Task to carry out
Select every line in the rows below that contains the string "once", and copy each one.

Supplied records
— start —

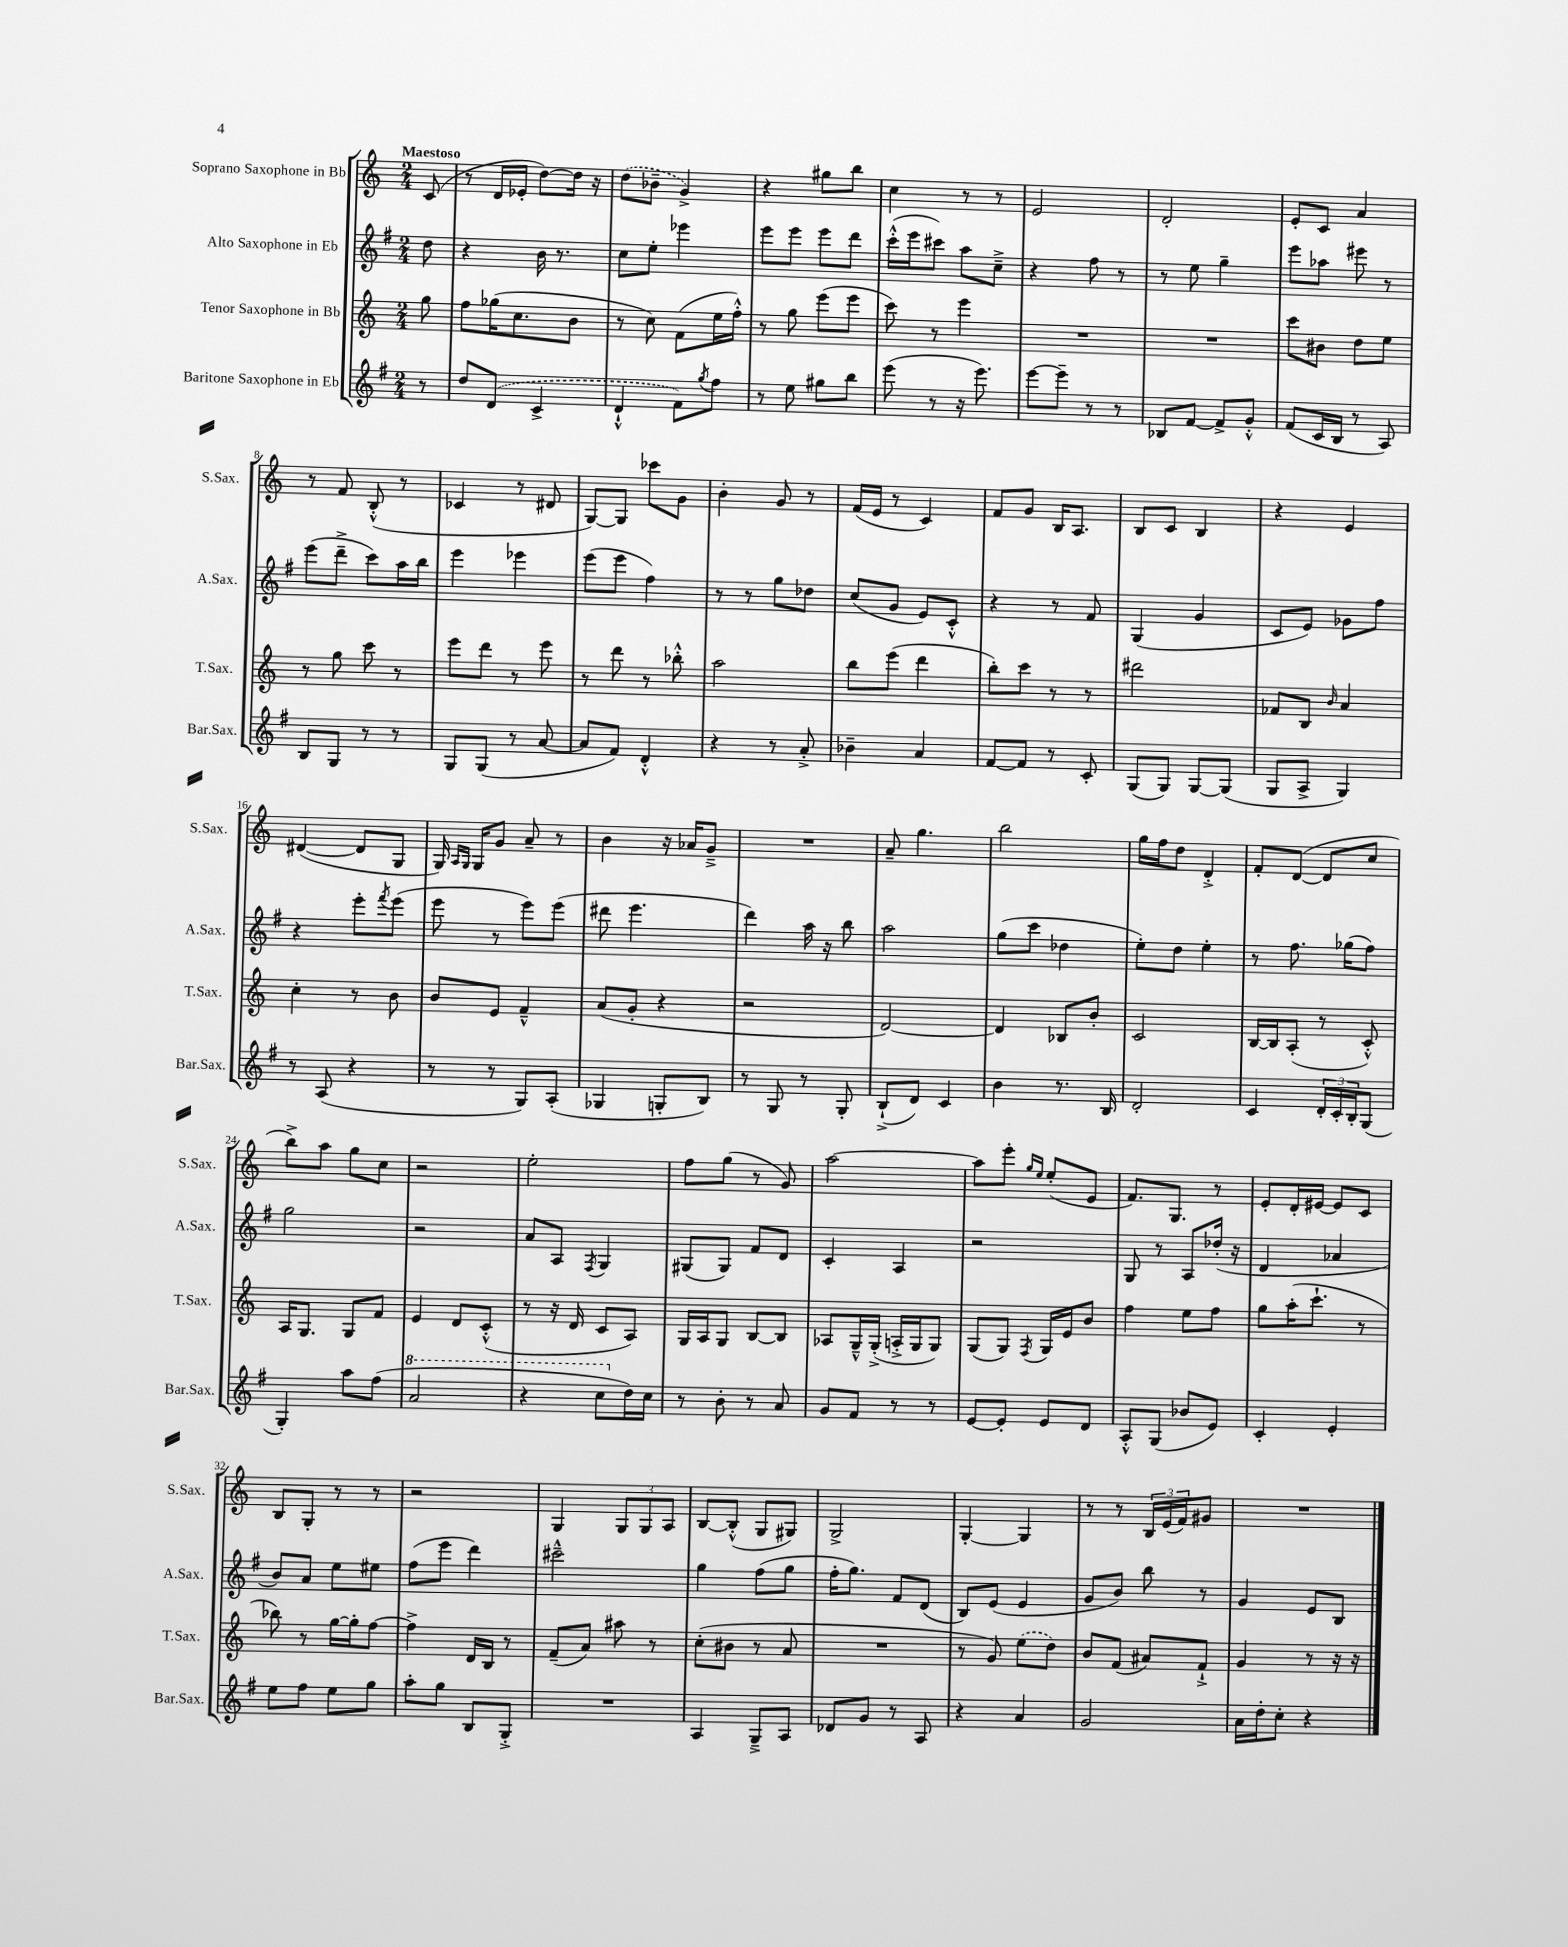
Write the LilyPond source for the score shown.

<<
\new StaffGroup <<
\new Staff = "s0" \with { instrumentName = "Soprano Saxophone in Bb" shortInstrumentName = "S.Sax." } {
    \clef treble \key c \major \numericTimeSignature \time 2/4 \partial 8 \tempo "Maestoso"
    c'8( |
    r8 d'16 ees'16-. d''8~) d''16 r16 |
    \once \slurDashed d''8( bes'8-- g'4->) |
    r4 gis''8 b''8 |
    c''4 r8 r8 |
    e'2 |
    d'2-. |
    e'8-. c'8 a'4 |
    r8 f'8 b8-.-^( r8 |
    ces'4 r8 dis'8 |
    g8~) g8 ces'''8 g'8 |
    b'4-. g'8 r8 |
    f'16( e'16 r8 c'4) |
    f'8 g'8 b16 a8. |
    b8 c'8 b4 |
    r4 e'4 |
    dis'4~( dis'8 g8 |
    g16) \grace { a16 g16 } g16 g'8 a'8-- r8 |
    b'4 r16 aes'16 g'8---> |
    R2 |
    a'8-- g''4. |
    b''2 |
    g''16 f''16 d''8 d'4-.-> |
    f'8-. d'8~( d'8 c''8 |
    b''8->) a''8 g''8 c''8 |
    r2 |
    e''2-. |
    f''8 g''8( r8 g'8) |
    a''2~ |
    a''8 e'''8-. \grace { g''16 e''16 } e''8-.( e'8 |
    f'8.) g8. r8 |
    e'8-. d'16-. eis'16~ eis'8 c'8 |
    b8 g8-. r8 r8 |
    r2 |
    g4 \tuplet 3/2 { g8 g8 a8 } |
    b8~ b8-.-^( g8 gis8) |
    g2-> |
    g4~-. g4 |
    r8 r8 \tuplet 3/2 { b16 e'16( f'16) } gis'8 |
    R2 \bar "|." |
}
\new Staff = "s1" \with { instrumentName = "Alto Saxophone in Eb" shortInstrumentName = "A.Sax." } {
    \clef treble \key g \major \numericTimeSignature \time 2/4 \partial 8
    d''8 |
    r4 b'16 r8. |
    c''8 e''8-. ees'''4 |
    e'''8 e'''8 e'''8 d'''8 |
    c'''16-.-^( e'''16 cis'''8) a''8 c''8---> |
    r4 fis''8 r8 |
    r8 e''8 g''4-- |
    e'''8 aes''8 eis'''8 r8 |
    e'''8( d'''8---> c'''8) a''16 b''16 |
    e'''4 ees'''4 |
    e'''8( e'''8 fis''4) |
    r8 r8 g''8 des''8 |
    c''8( g'8 e'8) c'8-.-^ |
    r4 r8 fis'8 |
    g4( g'4 |
    c'8 e'8) ges'8 fis''8 |
    r4 e'''8-. \acciaccatura { fis'''8 } e'''8( |
    e'''8 r8 e'''8) e'''8( |
    dis'''8 e'''4. |
    d'''4) a''16 r16 b''8 |
    a''2 |
    g''8( c'''8 des''4 |
    e''8-.) d''8 e''4-. |
    r8 fis''8. ges''16( fis''8) |
    g''2 |
    r2 |
    a'8 a8 \acciaccatura { fis8 } g4 |
    gis8( gis8) fis'8 d'8 |
    c'4-. a4 |
    r2 |
    g8 r8 a8 des''16-.( r16 |
    d'4 aes'4 |
    b'8) a'8 e''8 eis''8 |
    fis''8( e'''8 d'''4) |
    cis'''2---^ |
    g''4 fis''8( g''8 |
    fis''16-. g''8.) fis'8 d'8( |
    b8) e'8( e'4 |
    g'8 b'8) b''8 r8 |
    g'4 e'8 b8 \bar "|." |
}
\new Staff = "s2" \with { instrumentName = "Tenor Saxophone in Bb" shortInstrumentName = "T.Sax." } {
    \clef treble \key c \major \numericTimeSignature \time 2/4 \partial 8
    g''8 |
    f''8 ges''16( c''8. b'8 |
    r8 c''8) f'8( e''16 f''16-.-^) |
    r8 g''8 e'''8( e'''8 |
    c'''8) r8 e'''4 |
    R2 |
    R2 |
    c'''8 bis'8 d''8 e''8 |
    r8 g''8 c'''8 r8 |
    e'''8 d'''8 r8 e'''8 |
    r8 d'''8 r8 bes''8-.-^ |
    a''2 |
    b''8 e'''8( d'''4 |
    b''8-.) c'''8 r8 r8 |
    dis'''2 |
    fes'8 b8 \grace { b'16 } a'4 |
    c''4-. r8 b'8 |
    b'8 e'8 f'4---^ |
    a'8( g'8-. r4 |
    r2 |
    d'2~) |
    d'4 bes8 b'8-. |
    c'2 |
    b16~ b16 a8-.( r8 c'8-.-^) |
    a16 g8. g8 f'8 |
    e'4 d'8 c'8-.-^( |
    r8 r16 d'16 c'8 a8) |
    g16 a16 g8 b8~ b8 |
    aes8 g16---^ g16-.->( a16-.-> g16 g8) |
    g8( g8) \acciaccatura { f8 } g16 e'16 b'8 |
    f''4 e''8 f''8 |
    g''8 a''16-.( c'''8.-! r8 |
    bes''8) r8 g''16~ g''16-. f''8~ |
    f''4-> d'16 b16 r8 |
    f'8--( a'8) ais''8 r8 |
    c''8-.( bis'8 r8 a'8 |
    R2 |
    r8 g'8) \once \slurDashed e''8( d''8) |
    b'8 f'8( ais'8) f'8-!-> |
    g'4 r8 r16 r16 \bar "|." |
}
\new Staff = "s3" \with { instrumentName = "Baritone Saxophone in Eb" shortInstrumentName = "Bar.Sax." } {
    \clef treble \key g \major \numericTimeSignature \time 2/4 \partial 8
    r8 |
    d''8 \once \slurDashed d'8( c'4-> |
    d'4-!-^ fis'8) \acciaccatura { g''8 } fis''8 |
    r8 e''8 gis''8 b''8 |
    e'''8( r8 r16 e'''8.) |
    e'''8~ e'''8-- r8 r8 |
    bes8 fis'8~ fis'8-> g'8-.-^ |
    fis'8( c'16 b16 r8 a8) |
    b8 g8 r8 r8 |
    g8 g8( r8 a'8~ |
    a'8 fis'8) d'4-.-^ |
    r4 r8 a'8-.-> |
    bes'4-- a'4 |
    fis'8~ fis'8 r8 c'8-. |
    g8( g8) g8~ g8( |
    g8 a8-> g4) |
    r8 a8( r4 |
    r8 r8 g8) a8-.( |
    ges4 g8-. b8) |
    r8 g8 r8 g8-. |
    b8-!->( d'8) c'4 |
    b'4 r8. b16 |
    d'2-. |
    c'4 \tuplet 3/2 { d'16-. c'16-. b16-. } g8( |
    g4-.) a''8 fis''8( |
    \ottava #1 a''2 |
    r4 c'''8 \ottava #0 d''16) c''16 |
    r8 b'8-. r8 a'8 |
    g'8 fis'8 r8 r8 |
    e'8~ e'8-. e'8 d'8 |
    a8-.-^ g8( bes'8 e'8) |
    c'4-. e'4-. |
    e''8 fis''8 e''8 g''8 |
    a''8-. g''8 b8 g8-.-> |
    R2 |
    a4 g8---> a8 |
    des'8 g'8 r8 a8 |
    r4 a'4 |
    g'2 |
    a'16 d''16-. c''8-. r4 \bar "|." |
}
>>
>>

— end —

Completed task
    \once \slurDashed d''8( bes'8-- g'4->) |
    r8 g'8) \once \slurDashed e''8( d''8) |
    d''8 \once \slurDashed d'8( c'4-> |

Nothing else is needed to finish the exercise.